GIVEN RECORDS section start

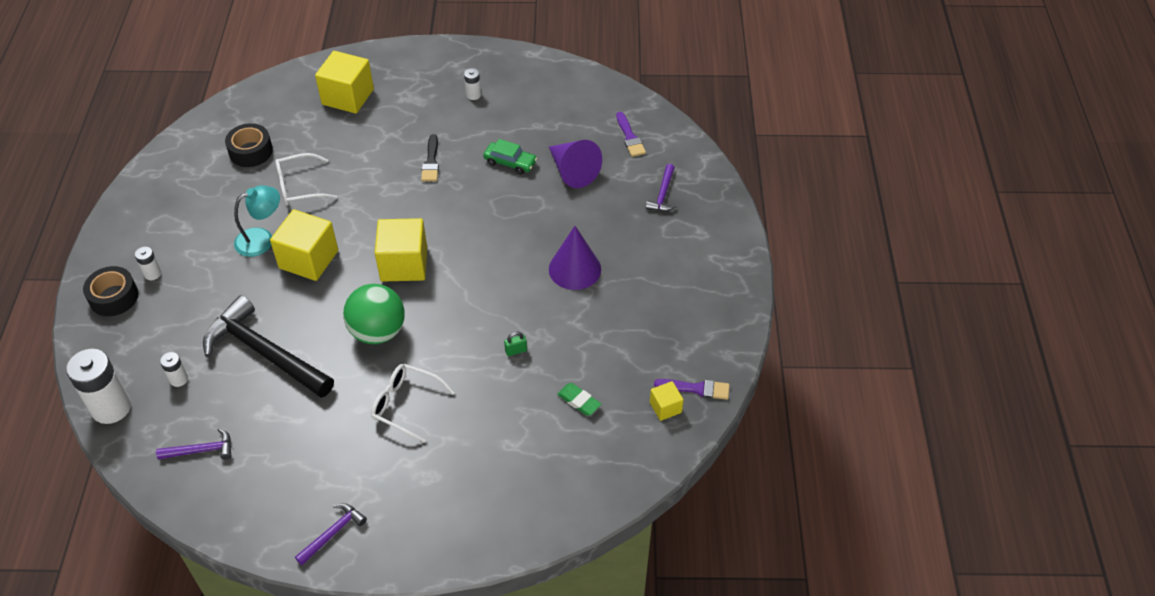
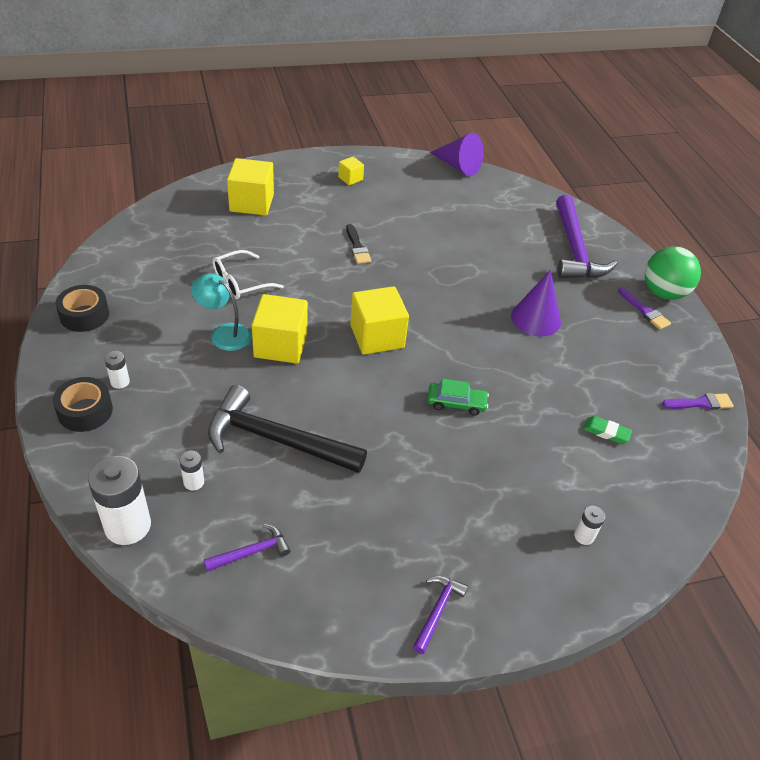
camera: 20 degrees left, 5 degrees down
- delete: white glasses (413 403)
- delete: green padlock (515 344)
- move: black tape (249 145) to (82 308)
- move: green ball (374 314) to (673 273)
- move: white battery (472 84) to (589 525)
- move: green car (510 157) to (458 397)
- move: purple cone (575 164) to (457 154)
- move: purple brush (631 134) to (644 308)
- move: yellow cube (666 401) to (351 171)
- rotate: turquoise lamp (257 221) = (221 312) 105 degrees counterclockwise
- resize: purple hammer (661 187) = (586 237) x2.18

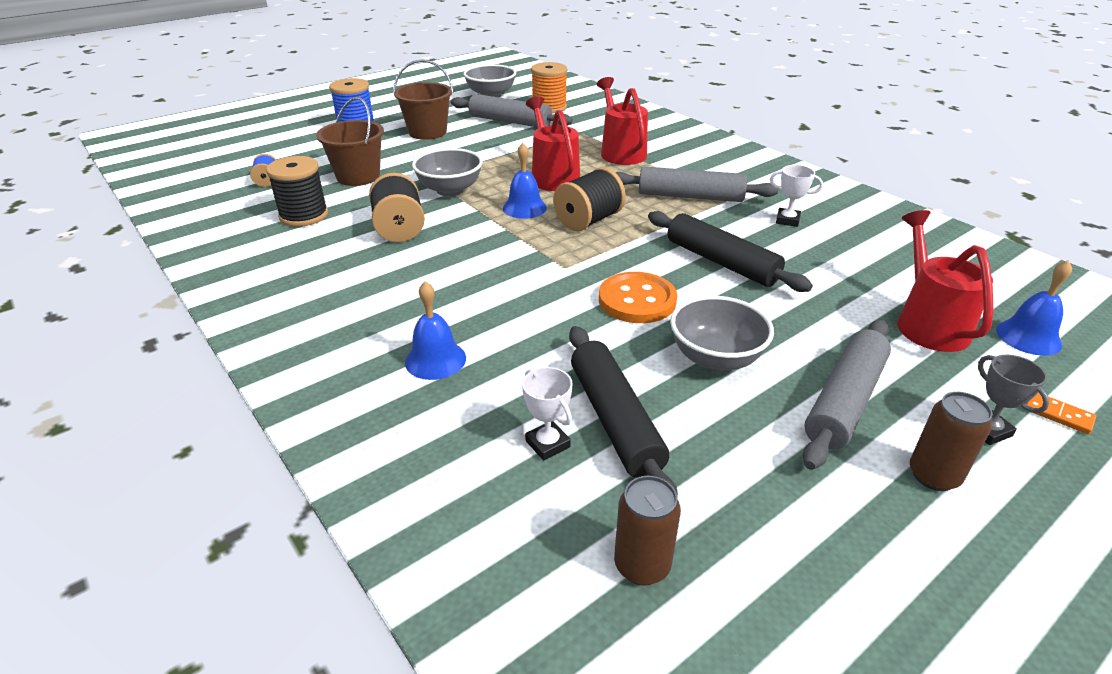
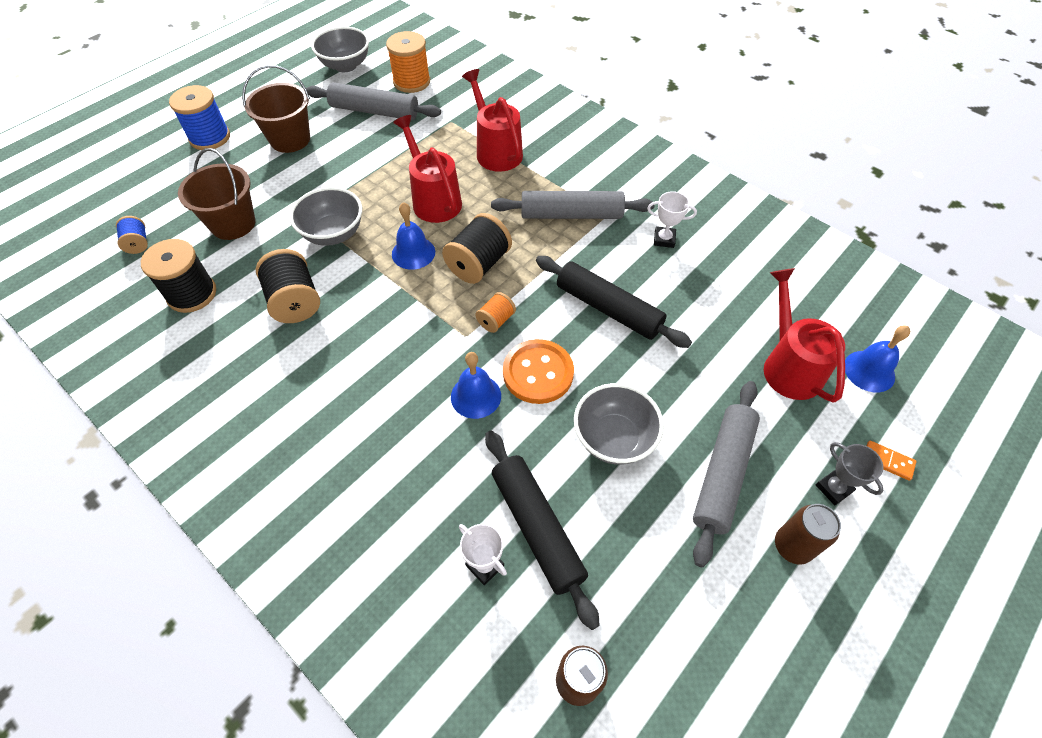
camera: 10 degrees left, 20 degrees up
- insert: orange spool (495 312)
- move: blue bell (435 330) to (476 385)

GIVEN RECORDS section end

### WHAT YOU NEED TO DO
Only what runs from the line containing "- move: purple brush (631 134) to (644 308)" through the end of the entries above should be extracted, exactly and without pictures.

### WRITTEN ANSWER
- move: purple brush (631 134) to (644 308)
- move: yellow cube (666 401) to (351 171)
- rotate: turquoise lamp (257 221) = (221 312) 105 degrees counterclockwise
- resize: purple hammer (661 187) = (586 237) x2.18

camera: 10 degrees left, 20 degrees up
- insert: orange spool (495 312)
- move: blue bell (435 330) to (476 385)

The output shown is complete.